How to complete this task ::
Skip the pictures and repeat each line of the data exactly.

Given information ::
========================

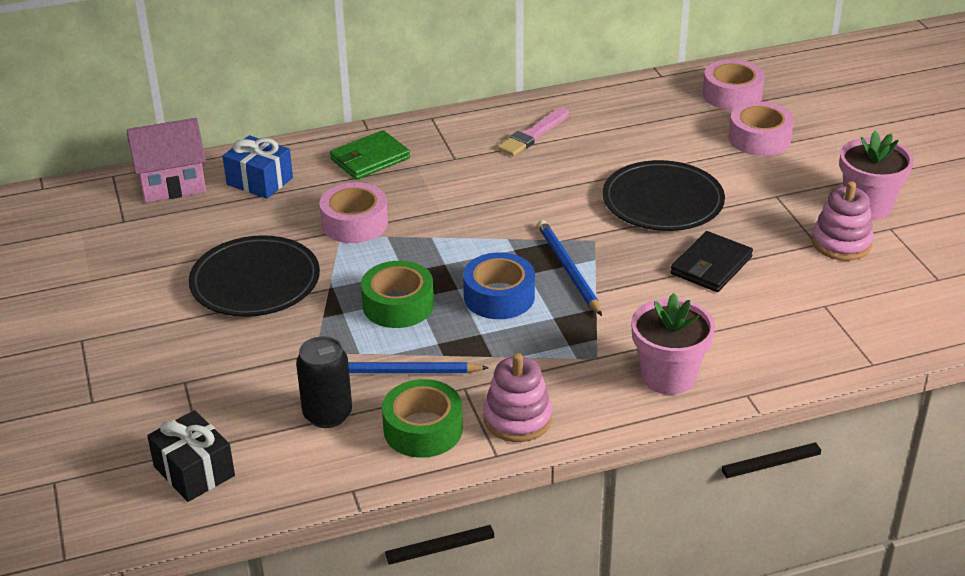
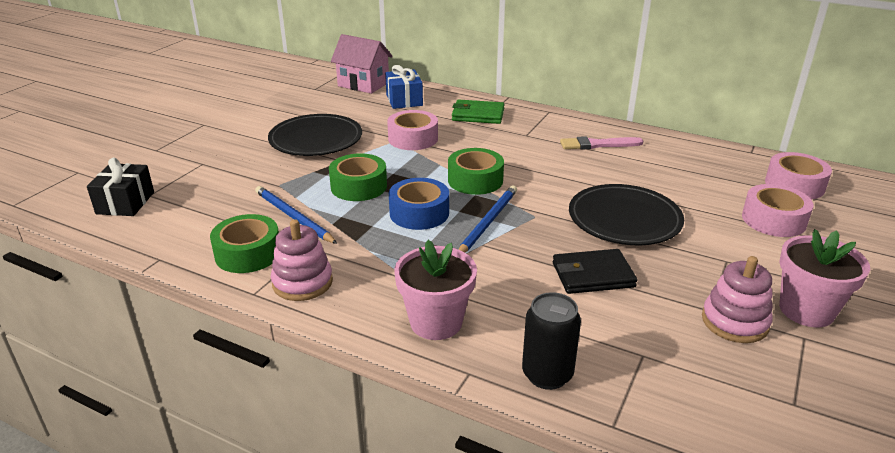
camera: 45 degrees right, 5 degrees down
(327, 414) = (224, 216): black can -> black can (547, 374)
(490, 235) = (475, 180): none -> green tape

========================

Answer space ::
camera: 45 degrees right, 5 degrees down
(327, 414) = (224, 216): black can -> black can (547, 374)
(490, 235) = (475, 180): none -> green tape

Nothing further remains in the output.